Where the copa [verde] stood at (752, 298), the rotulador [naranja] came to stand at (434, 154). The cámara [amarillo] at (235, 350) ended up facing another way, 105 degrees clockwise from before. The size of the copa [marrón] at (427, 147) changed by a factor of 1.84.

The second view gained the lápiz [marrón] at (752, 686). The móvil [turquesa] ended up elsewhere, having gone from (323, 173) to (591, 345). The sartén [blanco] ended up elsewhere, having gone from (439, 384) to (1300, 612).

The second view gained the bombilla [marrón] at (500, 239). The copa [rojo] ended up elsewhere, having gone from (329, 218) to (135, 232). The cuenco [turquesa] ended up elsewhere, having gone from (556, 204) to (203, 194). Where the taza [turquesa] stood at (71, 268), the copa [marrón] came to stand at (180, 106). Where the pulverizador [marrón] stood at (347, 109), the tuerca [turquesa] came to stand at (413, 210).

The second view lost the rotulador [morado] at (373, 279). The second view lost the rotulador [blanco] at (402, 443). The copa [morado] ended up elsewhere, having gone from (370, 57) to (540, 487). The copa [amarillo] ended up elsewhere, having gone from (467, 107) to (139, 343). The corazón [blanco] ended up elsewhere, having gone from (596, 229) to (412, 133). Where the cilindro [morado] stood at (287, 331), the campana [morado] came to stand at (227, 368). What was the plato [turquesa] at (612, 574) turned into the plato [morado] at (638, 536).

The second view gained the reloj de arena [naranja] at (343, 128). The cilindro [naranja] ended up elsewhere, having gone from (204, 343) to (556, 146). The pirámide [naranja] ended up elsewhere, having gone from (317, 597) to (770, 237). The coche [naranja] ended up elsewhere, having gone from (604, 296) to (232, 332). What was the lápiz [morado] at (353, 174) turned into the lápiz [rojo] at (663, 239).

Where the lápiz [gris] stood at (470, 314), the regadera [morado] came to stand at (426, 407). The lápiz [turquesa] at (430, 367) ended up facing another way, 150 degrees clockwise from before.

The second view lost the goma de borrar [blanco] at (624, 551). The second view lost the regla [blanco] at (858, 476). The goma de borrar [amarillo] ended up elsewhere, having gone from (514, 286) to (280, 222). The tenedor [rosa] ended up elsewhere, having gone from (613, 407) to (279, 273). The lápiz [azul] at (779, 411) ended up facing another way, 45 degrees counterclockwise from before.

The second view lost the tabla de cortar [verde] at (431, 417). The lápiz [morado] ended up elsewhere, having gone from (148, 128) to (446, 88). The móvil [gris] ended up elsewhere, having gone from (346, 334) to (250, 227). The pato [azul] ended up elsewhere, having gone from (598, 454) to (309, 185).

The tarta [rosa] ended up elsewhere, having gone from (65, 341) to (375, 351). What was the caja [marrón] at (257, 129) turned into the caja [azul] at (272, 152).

══════════

§ **WORK TO COMPLETE**
Every line in the records that holds the word "stood" should be copied into the answer.

§ **RESPONSE FOR THIS EXERCISE**
Where the copa [verde] stood at (752, 298), the rotulador [naranja] came to stand at (434, 154). The cámara [amarillo] at (235, 350) ended up facing another way, 105 degrees clockwise from before. The size of the copa [marrón] at (427, 147) changed by a factor of 1.84.
The second view gained the bombilla [marrón] at (500, 239). The copa [rojo] ended up elsewhere, having gone from (329, 218) to (135, 232). The cuenco [turquesa] ended up elsewhere, having gone from (556, 204) to (203, 194). Where the taza [turquesa] stood at (71, 268), the copa [marrón] came to stand at (180, 106). Where the pulverizador [marrón] stood at (347, 109), the tuerca [turquesa] came to stand at (413, 210).
The second view lost the rotulador [morado] at (373, 279). The second view lost the rotulador [blanco] at (402, 443). The copa [morado] ended up elsewhere, having gone from (370, 57) to (540, 487). The copa [amarillo] ended up elsewhere, having gone from (467, 107) to (139, 343). The corazón [blanco] ended up elsewhere, having gone from (596, 229) to (412, 133). Where the cilindro [morado] stood at (287, 331), the campana [morado] came to stand at (227, 368). What was the plato [turquesa] at (612, 574) turned into the plato [morado] at (638, 536).
Where the lápiz [gris] stood at (470, 314), the regadera [morado] came to stand at (426, 407). The lápiz [turquesa] at (430, 367) ended up facing another way, 150 degrees clockwise from before.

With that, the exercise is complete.